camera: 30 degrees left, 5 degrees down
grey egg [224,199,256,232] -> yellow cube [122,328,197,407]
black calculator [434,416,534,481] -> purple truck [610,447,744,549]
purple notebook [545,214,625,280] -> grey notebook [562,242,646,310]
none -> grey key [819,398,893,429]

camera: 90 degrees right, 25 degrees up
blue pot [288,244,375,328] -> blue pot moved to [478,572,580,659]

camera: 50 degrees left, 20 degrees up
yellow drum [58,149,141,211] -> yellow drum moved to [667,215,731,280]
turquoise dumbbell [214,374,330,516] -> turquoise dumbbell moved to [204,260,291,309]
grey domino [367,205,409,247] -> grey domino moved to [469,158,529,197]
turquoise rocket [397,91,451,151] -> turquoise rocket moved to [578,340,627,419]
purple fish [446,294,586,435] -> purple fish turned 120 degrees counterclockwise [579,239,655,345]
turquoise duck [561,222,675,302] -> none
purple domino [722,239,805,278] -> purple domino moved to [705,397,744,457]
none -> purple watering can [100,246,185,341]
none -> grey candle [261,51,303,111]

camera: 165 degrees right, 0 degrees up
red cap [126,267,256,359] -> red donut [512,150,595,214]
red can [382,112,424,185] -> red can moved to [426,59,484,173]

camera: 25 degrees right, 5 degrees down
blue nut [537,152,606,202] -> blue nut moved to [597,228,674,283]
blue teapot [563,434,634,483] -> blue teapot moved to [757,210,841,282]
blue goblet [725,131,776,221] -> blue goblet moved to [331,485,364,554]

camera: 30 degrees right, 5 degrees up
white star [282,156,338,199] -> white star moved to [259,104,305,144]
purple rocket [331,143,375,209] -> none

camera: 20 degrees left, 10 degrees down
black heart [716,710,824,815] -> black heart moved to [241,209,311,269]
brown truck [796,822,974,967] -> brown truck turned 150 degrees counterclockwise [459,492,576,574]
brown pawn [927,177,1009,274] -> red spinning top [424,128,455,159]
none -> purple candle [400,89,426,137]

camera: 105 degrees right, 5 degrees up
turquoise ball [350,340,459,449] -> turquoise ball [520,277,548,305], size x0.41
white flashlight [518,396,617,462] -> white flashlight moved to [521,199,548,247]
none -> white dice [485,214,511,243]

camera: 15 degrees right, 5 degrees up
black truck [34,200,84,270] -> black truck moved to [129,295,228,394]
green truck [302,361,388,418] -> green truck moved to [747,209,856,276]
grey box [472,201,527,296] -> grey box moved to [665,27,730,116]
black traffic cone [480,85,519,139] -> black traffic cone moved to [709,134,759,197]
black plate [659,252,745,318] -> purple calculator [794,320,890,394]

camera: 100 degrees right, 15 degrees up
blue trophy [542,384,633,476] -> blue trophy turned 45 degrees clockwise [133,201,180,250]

▸ **ABOUT THIS TASK**
All that belongs in your answer is the stretch of entries above from the line with "blue nut [537,152,606,202]" through the line with "black traffic cone [480,85,519,139]", printed exactly.

▸ **EXERCISE ANSWER**
blue nut [537,152,606,202] -> blue nut moved to [597,228,674,283]
blue teapot [563,434,634,483] -> blue teapot moved to [757,210,841,282]
blue goblet [725,131,776,221] -> blue goblet moved to [331,485,364,554]

camera: 30 degrees right, 5 degrees up
white star [282,156,338,199] -> white star moved to [259,104,305,144]
purple rocket [331,143,375,209] -> none

camera: 20 degrees left, 10 degrees down
black heart [716,710,824,815] -> black heart moved to [241,209,311,269]
brown truck [796,822,974,967] -> brown truck turned 150 degrees counterclockwise [459,492,576,574]
brown pawn [927,177,1009,274] -> red spinning top [424,128,455,159]
none -> purple candle [400,89,426,137]

camera: 105 degrees right, 5 degrees up
turquoise ball [350,340,459,449] -> turquoise ball [520,277,548,305], size x0.41
white flashlight [518,396,617,462] -> white flashlight moved to [521,199,548,247]
none -> white dice [485,214,511,243]

camera: 15 degrees right, 5 degrees up
black truck [34,200,84,270] -> black truck moved to [129,295,228,394]
green truck [302,361,388,418] -> green truck moved to [747,209,856,276]
grey box [472,201,527,296] -> grey box moved to [665,27,730,116]
black traffic cone [480,85,519,139] -> black traffic cone moved to [709,134,759,197]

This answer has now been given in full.